## GIVEN ENTRIES
────

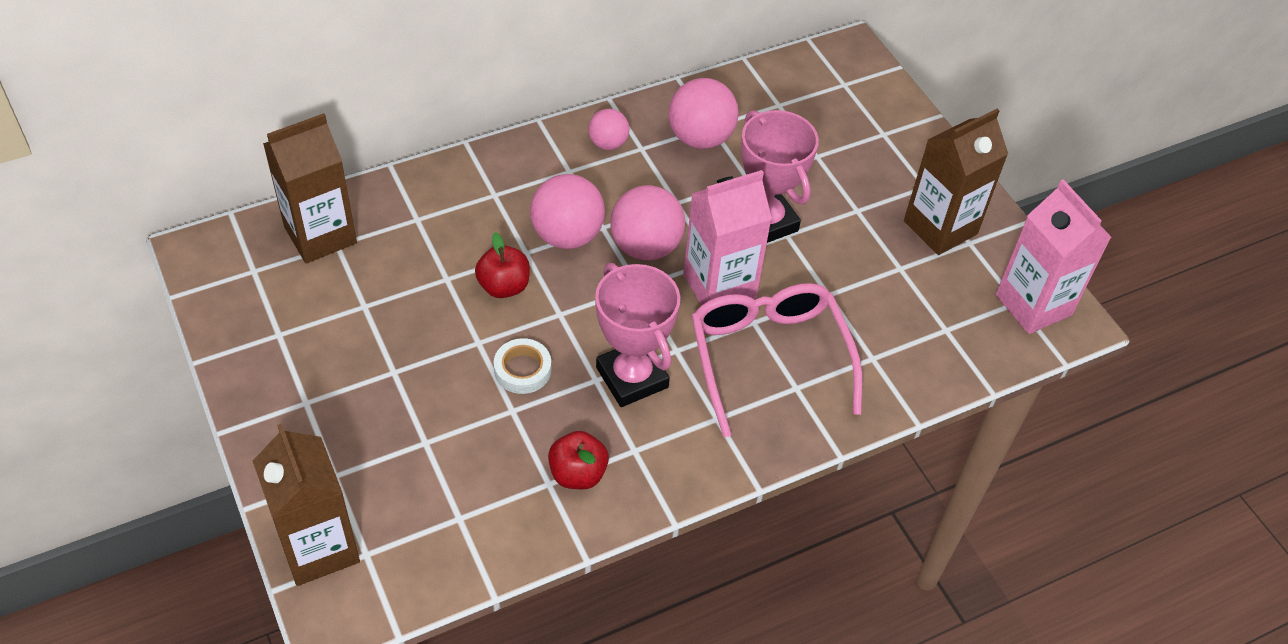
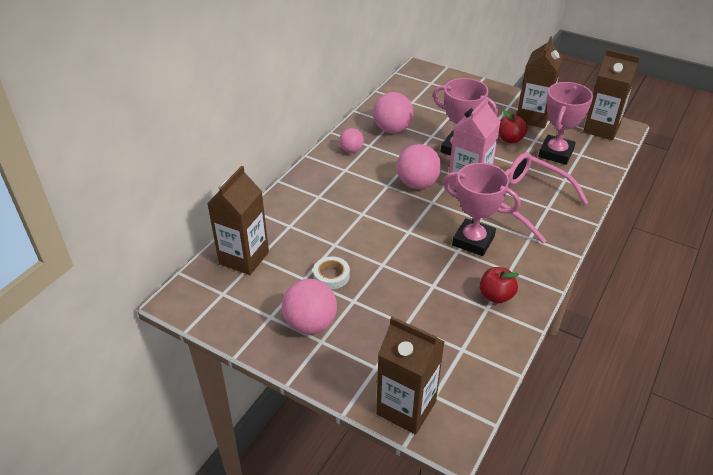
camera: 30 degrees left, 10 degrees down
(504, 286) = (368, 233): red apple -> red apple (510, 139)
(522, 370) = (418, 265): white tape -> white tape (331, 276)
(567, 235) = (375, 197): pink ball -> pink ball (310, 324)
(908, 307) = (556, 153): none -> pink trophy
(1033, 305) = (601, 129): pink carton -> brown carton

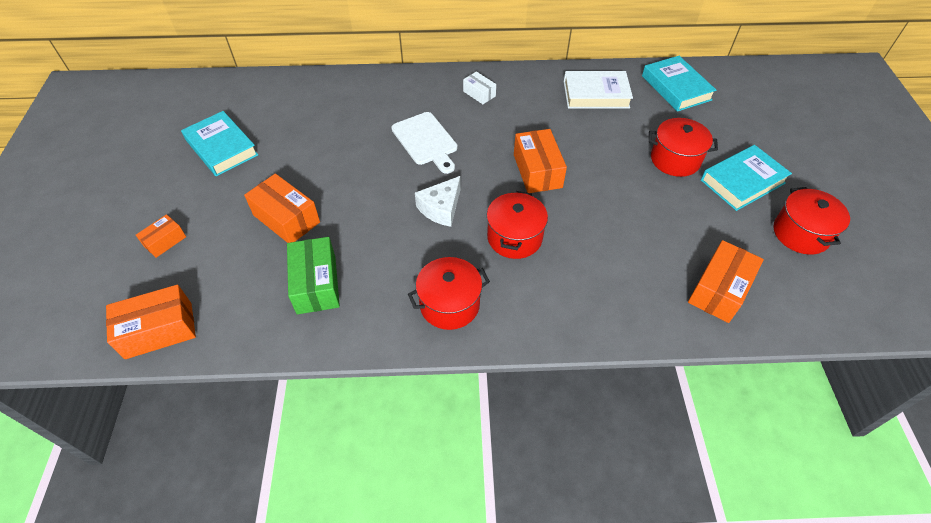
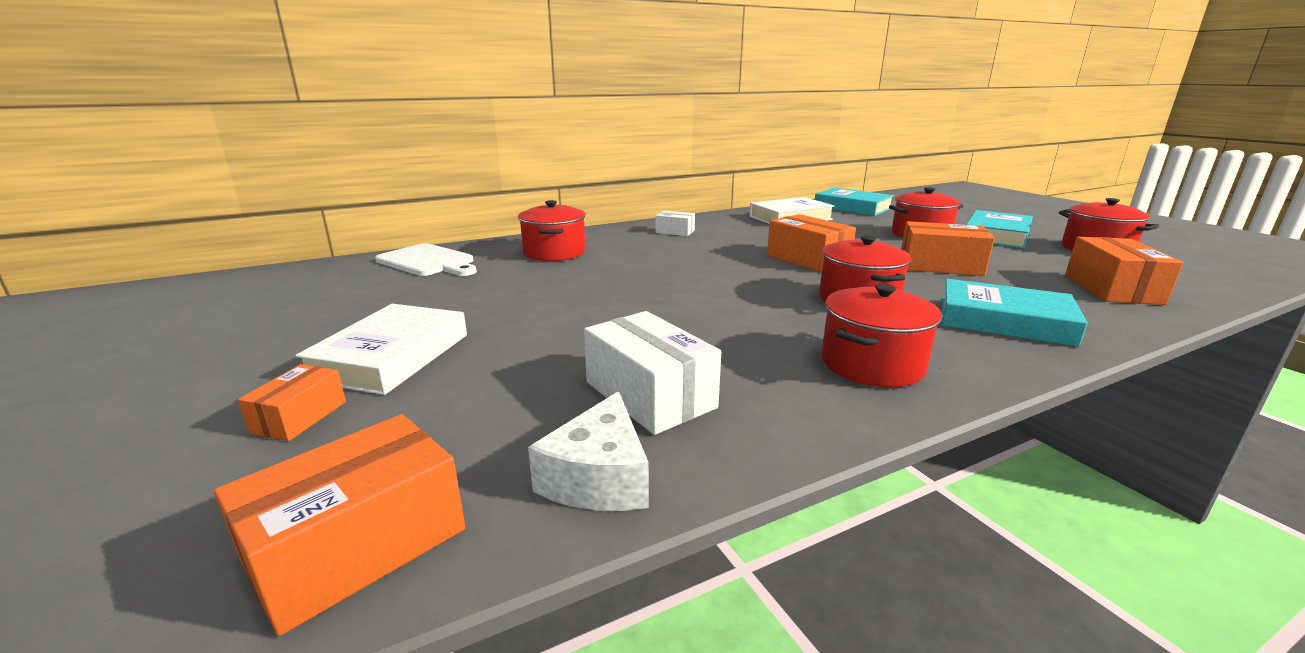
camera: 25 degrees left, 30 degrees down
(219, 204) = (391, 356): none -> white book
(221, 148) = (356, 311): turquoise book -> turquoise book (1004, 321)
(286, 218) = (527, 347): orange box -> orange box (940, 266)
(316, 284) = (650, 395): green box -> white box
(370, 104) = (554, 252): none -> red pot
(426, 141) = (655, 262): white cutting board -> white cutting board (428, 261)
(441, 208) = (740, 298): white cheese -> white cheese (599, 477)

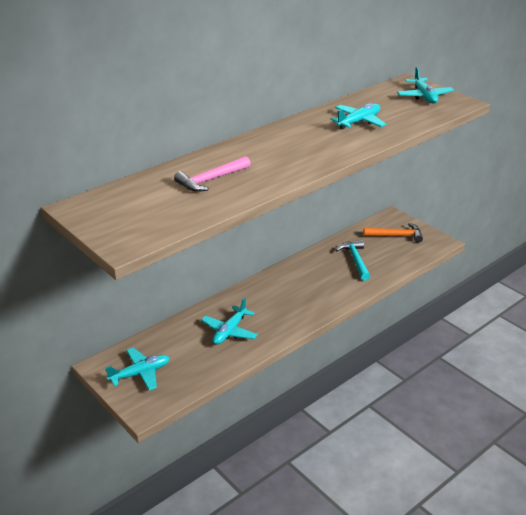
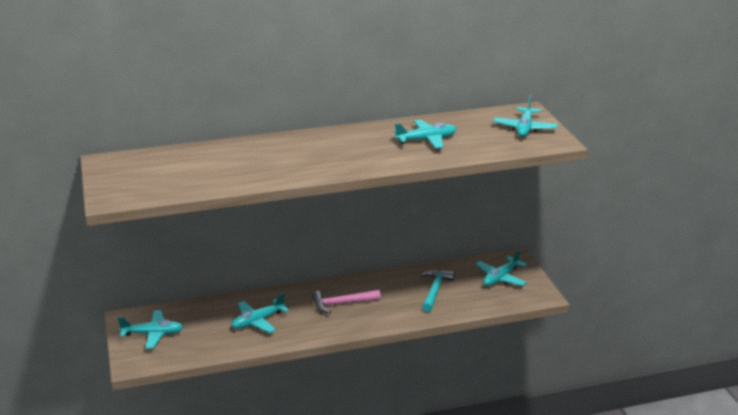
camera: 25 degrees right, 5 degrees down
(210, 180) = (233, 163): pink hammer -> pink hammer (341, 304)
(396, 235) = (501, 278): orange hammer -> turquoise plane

────

## ASSIGNMENT
Only the lines from the one that contains "(219, 204) = (391, 356): none -> white book" through the last line of the records may appear in the answer, retyped exactly and with no pictures.

## EXERCISE RESULT
(219, 204) = (391, 356): none -> white book
(221, 148) = (356, 311): turquoise book -> turquoise book (1004, 321)
(286, 218) = (527, 347): orange box -> orange box (940, 266)
(316, 284) = (650, 395): green box -> white box
(370, 104) = (554, 252): none -> red pot
(426, 141) = (655, 262): white cutting board -> white cutting board (428, 261)
(441, 208) = (740, 298): white cheese -> white cheese (599, 477)

camera: 25 degrees right, 5 degrees down
(210, 180) = (233, 163): pink hammer -> pink hammer (341, 304)
(396, 235) = (501, 278): orange hammer -> turquoise plane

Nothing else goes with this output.